Your instructions ▸ Without the pictures, copy the entries below word for word.

Material for this exercise ▸
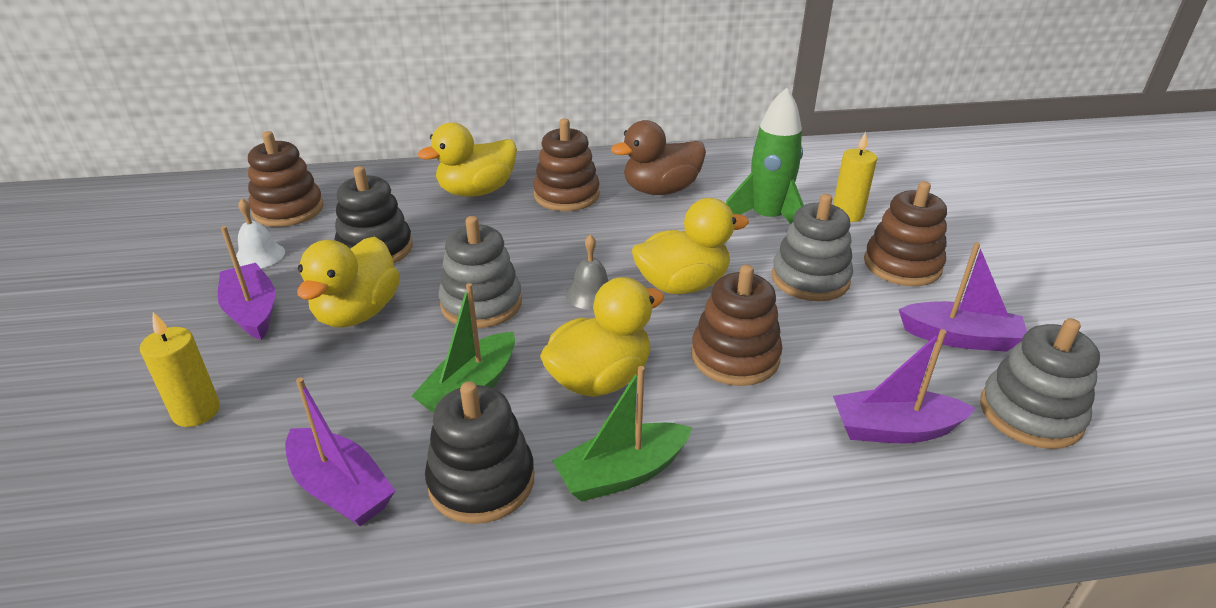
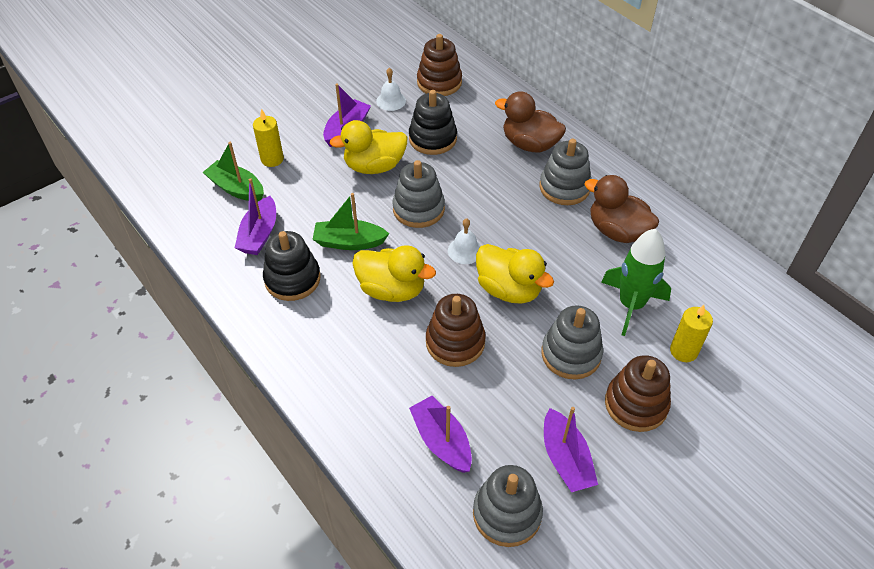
camera: 60 degrees right, 15 degrees up
(477, 191) = (529, 144): yellow duck -> brown duck
(566, 195) = (564, 187): brown stacking toy -> grey stacking toy
(590, 294) = (465, 250): grey bell -> white bell
(622, 473) = (329, 329): green boat -> green boat (236, 188)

Exercise output ▸
camera: 60 degrees right, 15 degrees up
(477, 191) = (529, 144): yellow duck -> brown duck
(566, 195) = (564, 187): brown stacking toy -> grey stacking toy
(590, 294) = (465, 250): grey bell -> white bell
(622, 473) = (329, 329): green boat -> green boat (236, 188)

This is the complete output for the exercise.